[Exercise aim]
Print each of the lines below verbatim, from the first to the last, keeping every character and blank line unchanged.

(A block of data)

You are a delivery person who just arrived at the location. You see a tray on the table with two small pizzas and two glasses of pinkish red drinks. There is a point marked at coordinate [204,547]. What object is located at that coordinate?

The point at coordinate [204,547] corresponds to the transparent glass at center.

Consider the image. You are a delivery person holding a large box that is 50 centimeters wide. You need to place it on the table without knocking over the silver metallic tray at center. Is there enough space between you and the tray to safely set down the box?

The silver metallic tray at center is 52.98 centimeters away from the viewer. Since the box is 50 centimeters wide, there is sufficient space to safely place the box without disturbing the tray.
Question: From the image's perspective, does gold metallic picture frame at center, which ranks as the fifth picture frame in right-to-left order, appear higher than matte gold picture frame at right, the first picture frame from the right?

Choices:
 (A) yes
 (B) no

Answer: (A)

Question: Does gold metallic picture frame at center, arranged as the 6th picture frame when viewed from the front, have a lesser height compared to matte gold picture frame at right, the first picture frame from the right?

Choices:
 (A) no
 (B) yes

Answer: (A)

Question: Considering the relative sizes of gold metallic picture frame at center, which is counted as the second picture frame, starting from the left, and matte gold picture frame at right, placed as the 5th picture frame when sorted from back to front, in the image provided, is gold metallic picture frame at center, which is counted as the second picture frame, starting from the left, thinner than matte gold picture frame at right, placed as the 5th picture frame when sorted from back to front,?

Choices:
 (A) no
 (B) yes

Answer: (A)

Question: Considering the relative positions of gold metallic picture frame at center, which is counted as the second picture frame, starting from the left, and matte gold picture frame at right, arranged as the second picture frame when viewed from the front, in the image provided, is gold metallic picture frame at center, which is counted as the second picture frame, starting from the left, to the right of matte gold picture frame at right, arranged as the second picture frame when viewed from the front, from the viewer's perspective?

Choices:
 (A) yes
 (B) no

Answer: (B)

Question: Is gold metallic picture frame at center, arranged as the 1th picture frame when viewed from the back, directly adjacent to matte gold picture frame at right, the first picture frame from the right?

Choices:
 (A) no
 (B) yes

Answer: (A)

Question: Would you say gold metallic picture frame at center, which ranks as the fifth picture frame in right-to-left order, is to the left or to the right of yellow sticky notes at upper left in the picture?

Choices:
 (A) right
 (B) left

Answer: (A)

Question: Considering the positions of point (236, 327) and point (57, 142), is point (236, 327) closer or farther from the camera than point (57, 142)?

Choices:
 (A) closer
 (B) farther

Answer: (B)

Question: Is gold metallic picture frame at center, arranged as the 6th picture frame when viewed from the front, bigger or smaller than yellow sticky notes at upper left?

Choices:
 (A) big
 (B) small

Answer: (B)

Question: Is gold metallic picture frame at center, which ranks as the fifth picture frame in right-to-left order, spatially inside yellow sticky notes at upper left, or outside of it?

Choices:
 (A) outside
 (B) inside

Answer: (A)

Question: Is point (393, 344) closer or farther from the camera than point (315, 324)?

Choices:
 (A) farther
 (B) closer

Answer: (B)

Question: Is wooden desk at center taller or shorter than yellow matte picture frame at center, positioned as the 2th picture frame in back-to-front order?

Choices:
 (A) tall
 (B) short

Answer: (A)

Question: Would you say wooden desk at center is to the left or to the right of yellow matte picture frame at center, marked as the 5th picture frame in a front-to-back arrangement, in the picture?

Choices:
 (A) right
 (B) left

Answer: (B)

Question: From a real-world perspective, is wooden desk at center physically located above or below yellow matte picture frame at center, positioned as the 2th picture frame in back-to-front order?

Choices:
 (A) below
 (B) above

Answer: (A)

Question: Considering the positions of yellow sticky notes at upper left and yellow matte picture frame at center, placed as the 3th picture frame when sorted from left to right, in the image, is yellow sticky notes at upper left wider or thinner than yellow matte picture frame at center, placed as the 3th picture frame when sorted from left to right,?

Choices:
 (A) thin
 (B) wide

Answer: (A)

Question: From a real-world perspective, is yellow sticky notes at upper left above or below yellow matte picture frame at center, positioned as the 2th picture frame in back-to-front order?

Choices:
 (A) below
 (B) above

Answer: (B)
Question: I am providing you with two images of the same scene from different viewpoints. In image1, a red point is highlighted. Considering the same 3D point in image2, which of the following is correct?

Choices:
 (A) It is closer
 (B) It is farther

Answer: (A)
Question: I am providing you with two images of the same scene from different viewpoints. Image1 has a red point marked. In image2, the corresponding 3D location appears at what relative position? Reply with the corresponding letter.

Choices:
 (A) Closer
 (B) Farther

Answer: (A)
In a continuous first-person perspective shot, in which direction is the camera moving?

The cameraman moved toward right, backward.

[Solved exercise]
You are a delivery person who just arrived at the location. You see a tray on the table with two small pizzas and two glasses of pinkish red drinks. There is a point marked at coordinate [204,547]. What object is located at that coordinate?

The point at coordinate [204,547] corresponds to the transparent glass at center.

Consider the image. You are a delivery person holding a large box that is 50 centimeters wide. You need to place it on the table without knocking over the silver metallic tray at center. Is there enough space between you and the tray to safely set down the box?

The silver metallic tray at center is 52.98 centimeters away from the viewer. Since the box is 50 centimeters wide, there is sufficient space to safely place the box without disturbing the tray.
Question: From the image's perspective, does gold metallic picture frame at center, which ranks as the fifth picture frame in right-to-left order, appear higher than matte gold picture frame at right, the first picture frame from the right?

Choices:
 (A) yes
 (B) no

Answer: (A)

Question: Does gold metallic picture frame at center, arranged as the 6th picture frame when viewed from the front, have a lesser height compared to matte gold picture frame at right, the first picture frame from the right?

Choices:
 (A) no
 (B) yes

Answer: (A)

Question: Considering the relative sizes of gold metallic picture frame at center, which is counted as the second picture frame, starting from the left, and matte gold picture frame at right, placed as the 5th picture frame when sorted from back to front, in the image provided, is gold metallic picture frame at center, which is counted as the second picture frame, starting from the left, thinner than matte gold picture frame at right, placed as the 5th picture frame when sorted from back to front,?

Choices:
 (A) no
 (B) yes

Answer: (A)

Question: Considering the relative positions of gold metallic picture frame at center, which is counted as the second picture frame, starting from the left, and matte gold picture frame at right, arranged as the second picture frame when viewed from the front, in the image provided, is gold metallic picture frame at center, which is counted as the second picture frame, starting from the left, to the right of matte gold picture frame at right, arranged as the second picture frame when viewed from the front, from the viewer's perspective?

Choices:
 (A) yes
 (B) no

Answer: (B)

Question: Is gold metallic picture frame at center, arranged as the 1th picture frame when viewed from the back, directly adjacent to matte gold picture frame at right, the first picture frame from the right?

Choices:
 (A) no
 (B) yes

Answer: (A)

Question: Would you say gold metallic picture frame at center, which ranks as the fifth picture frame in right-to-left order, is to the left or to the right of yellow sticky notes at upper left in the picture?

Choices:
 (A) right
 (B) left

Answer: (A)

Question: Considering the positions of point (236, 327) and point (57, 142), is point (236, 327) closer or farther from the camera than point (57, 142)?

Choices:
 (A) closer
 (B) farther

Answer: (B)

Question: Is gold metallic picture frame at center, arranged as the 6th picture frame when viewed from the front, bigger or smaller than yellow sticky notes at upper left?

Choices:
 (A) big
 (B) small

Answer: (B)

Question: Is gold metallic picture frame at center, which ranks as the fifth picture frame in right-to-left order, spatially inside yellow sticky notes at upper left, or outside of it?

Choices:
 (A) outside
 (B) inside

Answer: (A)

Question: Is point (393, 344) closer or farther from the camera than point (315, 324)?

Choices:
 (A) farther
 (B) closer

Answer: (B)

Question: Is wooden desk at center taller or shorter than yellow matte picture frame at center, positioned as the 2th picture frame in back-to-front order?

Choices:
 (A) tall
 (B) short

Answer: (A)

Question: Would you say wooden desk at center is to the left or to the right of yellow matte picture frame at center, marked as the 5th picture frame in a front-to-back arrangement, in the picture?

Choices:
 (A) right
 (B) left

Answer: (B)

Question: From a real-world perspective, is wooden desk at center physically located above or below yellow matte picture frame at center, positioned as the 2th picture frame in back-to-front order?

Choices:
 (A) below
 (B) above

Answer: (A)

Question: Considering the positions of yellow sticky notes at upper left and yellow matte picture frame at center, placed as the 3th picture frame when sorted from left to right, in the image, is yellow sticky notes at upper left wider or thinner than yellow matte picture frame at center, placed as the 3th picture frame when sorted from left to right,?

Choices:
 (A) thin
 (B) wide

Answer: (A)

Question: From a real-world perspective, is yellow sticky notes at upper left above or below yellow matte picture frame at center, positioned as the 2th picture frame in back-to-front order?

Choices:
 (A) below
 (B) above

Answer: (B)
Question: I am providing you with two images of the same scene from different viewpoints. In image1, a red point is highlighted. Considering the same 3D point in image2, which of the following is correct?

Choices:
 (A) It is closer
 (B) It is farther

Answer: (A)
Question: I am providing you with two images of the same scene from different viewpoints. Image1 has a red point marked. In image2, the corresponding 3D location appears at what relative position? Reply with the corresponding letter.

Choices:
 (A) Closer
 (B) Farther

Answer: (A)
In a continuous first-person perspective shot, in which direction is the camera moving?

The cameraman moved toward right, backward.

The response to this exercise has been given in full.